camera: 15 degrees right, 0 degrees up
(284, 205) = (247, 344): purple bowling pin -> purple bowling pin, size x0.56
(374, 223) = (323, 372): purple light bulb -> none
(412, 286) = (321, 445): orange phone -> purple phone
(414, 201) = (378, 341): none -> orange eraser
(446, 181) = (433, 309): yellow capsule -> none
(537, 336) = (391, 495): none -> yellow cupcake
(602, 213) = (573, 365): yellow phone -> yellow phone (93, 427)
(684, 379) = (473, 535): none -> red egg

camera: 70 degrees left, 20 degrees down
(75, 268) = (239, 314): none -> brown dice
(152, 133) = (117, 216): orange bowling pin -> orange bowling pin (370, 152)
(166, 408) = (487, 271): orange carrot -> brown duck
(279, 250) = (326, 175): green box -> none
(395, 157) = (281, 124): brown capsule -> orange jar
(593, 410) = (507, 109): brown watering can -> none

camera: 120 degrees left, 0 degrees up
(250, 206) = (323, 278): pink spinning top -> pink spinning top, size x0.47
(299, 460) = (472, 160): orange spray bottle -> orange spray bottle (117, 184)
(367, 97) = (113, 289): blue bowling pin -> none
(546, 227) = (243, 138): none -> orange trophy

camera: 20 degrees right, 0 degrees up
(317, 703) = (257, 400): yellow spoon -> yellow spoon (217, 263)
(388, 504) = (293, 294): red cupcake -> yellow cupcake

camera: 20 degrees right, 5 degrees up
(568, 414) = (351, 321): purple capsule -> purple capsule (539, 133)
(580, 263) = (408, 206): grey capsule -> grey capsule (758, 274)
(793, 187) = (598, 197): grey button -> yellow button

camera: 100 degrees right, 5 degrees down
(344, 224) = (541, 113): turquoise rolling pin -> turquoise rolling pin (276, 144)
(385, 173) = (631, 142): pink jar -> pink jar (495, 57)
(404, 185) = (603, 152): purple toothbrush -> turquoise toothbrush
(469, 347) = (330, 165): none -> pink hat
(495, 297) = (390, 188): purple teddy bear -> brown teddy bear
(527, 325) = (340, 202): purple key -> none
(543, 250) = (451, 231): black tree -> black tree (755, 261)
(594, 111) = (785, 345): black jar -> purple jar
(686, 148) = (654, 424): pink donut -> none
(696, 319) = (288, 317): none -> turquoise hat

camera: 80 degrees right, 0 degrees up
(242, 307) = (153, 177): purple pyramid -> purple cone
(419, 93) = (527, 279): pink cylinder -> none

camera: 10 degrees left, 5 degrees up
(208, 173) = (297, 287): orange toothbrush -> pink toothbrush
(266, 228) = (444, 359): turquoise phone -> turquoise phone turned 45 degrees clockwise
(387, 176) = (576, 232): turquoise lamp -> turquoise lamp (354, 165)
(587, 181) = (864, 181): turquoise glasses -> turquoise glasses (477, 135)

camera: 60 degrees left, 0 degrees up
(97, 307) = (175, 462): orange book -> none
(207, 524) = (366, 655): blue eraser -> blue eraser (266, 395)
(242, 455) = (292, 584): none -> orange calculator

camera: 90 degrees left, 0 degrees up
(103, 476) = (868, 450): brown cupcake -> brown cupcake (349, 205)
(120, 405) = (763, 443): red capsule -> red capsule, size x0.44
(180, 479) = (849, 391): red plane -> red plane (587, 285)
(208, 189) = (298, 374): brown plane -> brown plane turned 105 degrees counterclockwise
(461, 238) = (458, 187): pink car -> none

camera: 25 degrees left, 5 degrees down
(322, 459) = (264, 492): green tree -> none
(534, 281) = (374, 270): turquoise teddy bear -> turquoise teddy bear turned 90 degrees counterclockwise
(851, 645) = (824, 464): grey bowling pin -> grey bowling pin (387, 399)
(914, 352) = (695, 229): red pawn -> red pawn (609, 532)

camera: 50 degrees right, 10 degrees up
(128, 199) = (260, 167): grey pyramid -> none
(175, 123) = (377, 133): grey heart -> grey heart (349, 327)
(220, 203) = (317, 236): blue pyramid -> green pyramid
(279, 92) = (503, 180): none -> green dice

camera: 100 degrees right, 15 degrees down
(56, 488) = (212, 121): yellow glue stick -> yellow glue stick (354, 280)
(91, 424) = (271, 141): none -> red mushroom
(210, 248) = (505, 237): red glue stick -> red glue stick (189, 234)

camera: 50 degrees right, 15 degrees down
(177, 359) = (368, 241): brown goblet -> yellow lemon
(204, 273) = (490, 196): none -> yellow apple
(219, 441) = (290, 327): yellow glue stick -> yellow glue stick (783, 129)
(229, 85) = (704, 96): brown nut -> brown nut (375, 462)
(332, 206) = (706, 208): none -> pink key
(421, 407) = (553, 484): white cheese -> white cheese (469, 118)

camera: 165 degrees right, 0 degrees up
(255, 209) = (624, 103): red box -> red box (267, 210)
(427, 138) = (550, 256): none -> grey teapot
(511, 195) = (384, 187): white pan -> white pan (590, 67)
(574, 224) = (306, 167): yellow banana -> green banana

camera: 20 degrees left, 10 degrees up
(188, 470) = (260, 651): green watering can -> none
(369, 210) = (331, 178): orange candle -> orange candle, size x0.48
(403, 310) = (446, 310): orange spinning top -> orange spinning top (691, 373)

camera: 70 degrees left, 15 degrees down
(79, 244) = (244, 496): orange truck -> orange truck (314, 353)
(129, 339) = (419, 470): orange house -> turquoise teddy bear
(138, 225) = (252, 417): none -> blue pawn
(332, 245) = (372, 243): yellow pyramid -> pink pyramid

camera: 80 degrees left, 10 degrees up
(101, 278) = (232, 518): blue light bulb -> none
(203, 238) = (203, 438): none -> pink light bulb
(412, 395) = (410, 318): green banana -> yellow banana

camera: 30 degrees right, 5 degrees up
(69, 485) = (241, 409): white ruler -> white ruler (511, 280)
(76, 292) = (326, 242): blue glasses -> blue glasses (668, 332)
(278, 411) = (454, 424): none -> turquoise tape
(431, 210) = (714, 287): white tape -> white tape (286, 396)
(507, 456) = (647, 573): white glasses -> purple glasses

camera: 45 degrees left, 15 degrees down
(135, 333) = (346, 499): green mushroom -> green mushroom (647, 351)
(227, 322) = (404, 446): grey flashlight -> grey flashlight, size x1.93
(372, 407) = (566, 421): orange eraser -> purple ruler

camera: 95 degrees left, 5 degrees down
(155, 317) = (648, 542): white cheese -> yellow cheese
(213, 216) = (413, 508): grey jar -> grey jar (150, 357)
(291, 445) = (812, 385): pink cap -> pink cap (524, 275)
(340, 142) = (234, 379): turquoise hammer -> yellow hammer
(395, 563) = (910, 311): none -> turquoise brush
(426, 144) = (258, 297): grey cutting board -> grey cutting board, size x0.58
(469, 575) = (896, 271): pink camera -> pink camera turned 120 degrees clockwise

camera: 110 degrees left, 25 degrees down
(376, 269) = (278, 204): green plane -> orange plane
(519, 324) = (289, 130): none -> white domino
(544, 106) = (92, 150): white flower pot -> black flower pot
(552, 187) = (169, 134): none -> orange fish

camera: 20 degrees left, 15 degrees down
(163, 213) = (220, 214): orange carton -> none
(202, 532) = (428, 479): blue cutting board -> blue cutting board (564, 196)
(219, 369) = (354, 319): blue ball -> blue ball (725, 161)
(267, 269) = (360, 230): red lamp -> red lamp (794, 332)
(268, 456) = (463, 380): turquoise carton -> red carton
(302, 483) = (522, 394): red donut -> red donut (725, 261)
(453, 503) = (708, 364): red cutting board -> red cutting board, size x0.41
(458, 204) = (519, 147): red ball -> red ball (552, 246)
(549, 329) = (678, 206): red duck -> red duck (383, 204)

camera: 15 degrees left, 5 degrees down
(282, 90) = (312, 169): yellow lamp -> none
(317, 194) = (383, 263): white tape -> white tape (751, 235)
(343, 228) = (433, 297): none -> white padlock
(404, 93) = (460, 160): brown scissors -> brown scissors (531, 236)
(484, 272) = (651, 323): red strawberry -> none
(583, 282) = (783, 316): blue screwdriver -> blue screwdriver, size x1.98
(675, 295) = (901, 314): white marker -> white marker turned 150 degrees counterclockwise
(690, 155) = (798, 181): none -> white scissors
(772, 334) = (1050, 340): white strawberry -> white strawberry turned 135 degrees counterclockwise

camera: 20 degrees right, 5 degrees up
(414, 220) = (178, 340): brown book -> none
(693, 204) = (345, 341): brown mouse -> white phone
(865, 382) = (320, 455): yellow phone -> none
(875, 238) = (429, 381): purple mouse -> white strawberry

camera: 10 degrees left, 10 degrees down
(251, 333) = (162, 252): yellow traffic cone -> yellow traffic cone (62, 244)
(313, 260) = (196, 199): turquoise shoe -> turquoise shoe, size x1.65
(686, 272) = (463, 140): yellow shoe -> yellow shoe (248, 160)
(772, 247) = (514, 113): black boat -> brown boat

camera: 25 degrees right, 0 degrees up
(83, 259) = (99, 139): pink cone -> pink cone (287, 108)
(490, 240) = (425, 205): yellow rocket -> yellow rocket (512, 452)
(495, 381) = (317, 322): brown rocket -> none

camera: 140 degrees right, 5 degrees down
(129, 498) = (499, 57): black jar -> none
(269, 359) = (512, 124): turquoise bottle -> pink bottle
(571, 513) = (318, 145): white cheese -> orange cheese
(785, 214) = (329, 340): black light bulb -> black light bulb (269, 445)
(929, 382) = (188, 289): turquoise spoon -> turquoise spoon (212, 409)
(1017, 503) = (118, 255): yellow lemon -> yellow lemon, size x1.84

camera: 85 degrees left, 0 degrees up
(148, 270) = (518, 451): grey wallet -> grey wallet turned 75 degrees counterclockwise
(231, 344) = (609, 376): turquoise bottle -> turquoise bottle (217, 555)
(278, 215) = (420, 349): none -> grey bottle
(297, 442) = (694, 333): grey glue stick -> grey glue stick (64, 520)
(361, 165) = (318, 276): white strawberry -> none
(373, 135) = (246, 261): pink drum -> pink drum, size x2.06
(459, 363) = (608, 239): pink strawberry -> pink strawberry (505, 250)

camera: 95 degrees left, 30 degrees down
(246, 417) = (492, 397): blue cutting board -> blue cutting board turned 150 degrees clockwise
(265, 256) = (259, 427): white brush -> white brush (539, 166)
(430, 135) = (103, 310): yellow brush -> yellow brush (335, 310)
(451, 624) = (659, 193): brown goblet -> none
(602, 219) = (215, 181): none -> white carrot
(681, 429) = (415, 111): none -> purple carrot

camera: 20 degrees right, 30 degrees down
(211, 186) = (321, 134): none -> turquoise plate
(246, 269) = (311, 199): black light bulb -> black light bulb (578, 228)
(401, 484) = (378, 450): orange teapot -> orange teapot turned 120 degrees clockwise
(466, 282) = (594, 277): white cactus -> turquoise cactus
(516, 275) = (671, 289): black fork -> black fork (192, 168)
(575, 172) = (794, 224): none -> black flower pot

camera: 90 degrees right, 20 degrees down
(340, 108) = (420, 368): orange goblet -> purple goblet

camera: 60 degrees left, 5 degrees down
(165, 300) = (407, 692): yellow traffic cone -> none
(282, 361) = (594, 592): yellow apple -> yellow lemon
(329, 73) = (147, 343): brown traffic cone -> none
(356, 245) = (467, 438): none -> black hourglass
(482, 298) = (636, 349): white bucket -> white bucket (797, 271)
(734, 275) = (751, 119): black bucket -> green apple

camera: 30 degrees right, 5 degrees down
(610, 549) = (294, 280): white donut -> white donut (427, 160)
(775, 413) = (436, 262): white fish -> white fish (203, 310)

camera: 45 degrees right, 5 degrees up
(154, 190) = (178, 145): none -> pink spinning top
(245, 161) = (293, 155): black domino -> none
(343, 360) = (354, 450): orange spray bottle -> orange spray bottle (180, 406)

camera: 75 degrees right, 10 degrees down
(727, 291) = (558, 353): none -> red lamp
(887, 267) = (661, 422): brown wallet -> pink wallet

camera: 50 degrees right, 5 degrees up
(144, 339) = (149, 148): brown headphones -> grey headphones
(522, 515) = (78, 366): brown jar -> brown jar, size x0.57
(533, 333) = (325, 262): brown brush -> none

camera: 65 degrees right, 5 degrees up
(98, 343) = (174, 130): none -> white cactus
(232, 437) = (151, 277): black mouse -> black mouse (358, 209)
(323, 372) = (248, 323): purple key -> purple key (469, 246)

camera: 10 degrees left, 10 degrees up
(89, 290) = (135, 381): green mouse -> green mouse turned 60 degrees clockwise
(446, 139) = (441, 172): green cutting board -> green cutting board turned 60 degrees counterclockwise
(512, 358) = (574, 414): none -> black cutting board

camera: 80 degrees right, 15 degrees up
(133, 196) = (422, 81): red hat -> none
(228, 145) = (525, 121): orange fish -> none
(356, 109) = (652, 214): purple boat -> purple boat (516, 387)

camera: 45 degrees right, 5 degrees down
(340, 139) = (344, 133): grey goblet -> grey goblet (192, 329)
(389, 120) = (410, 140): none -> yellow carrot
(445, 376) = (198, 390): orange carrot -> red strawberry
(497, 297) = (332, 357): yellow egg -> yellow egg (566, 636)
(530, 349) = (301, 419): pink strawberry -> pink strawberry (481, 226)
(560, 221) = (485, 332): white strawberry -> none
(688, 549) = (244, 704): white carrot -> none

^^^^^^^^^^^^^^^^

◆ Action item
Filter the records for the string "rocket" and copy every line that holds it.

◆ Output
(490, 240) = (425, 205): yellow rocket -> yellow rocket (512, 452)
(495, 381) = (317, 322): brown rocket -> none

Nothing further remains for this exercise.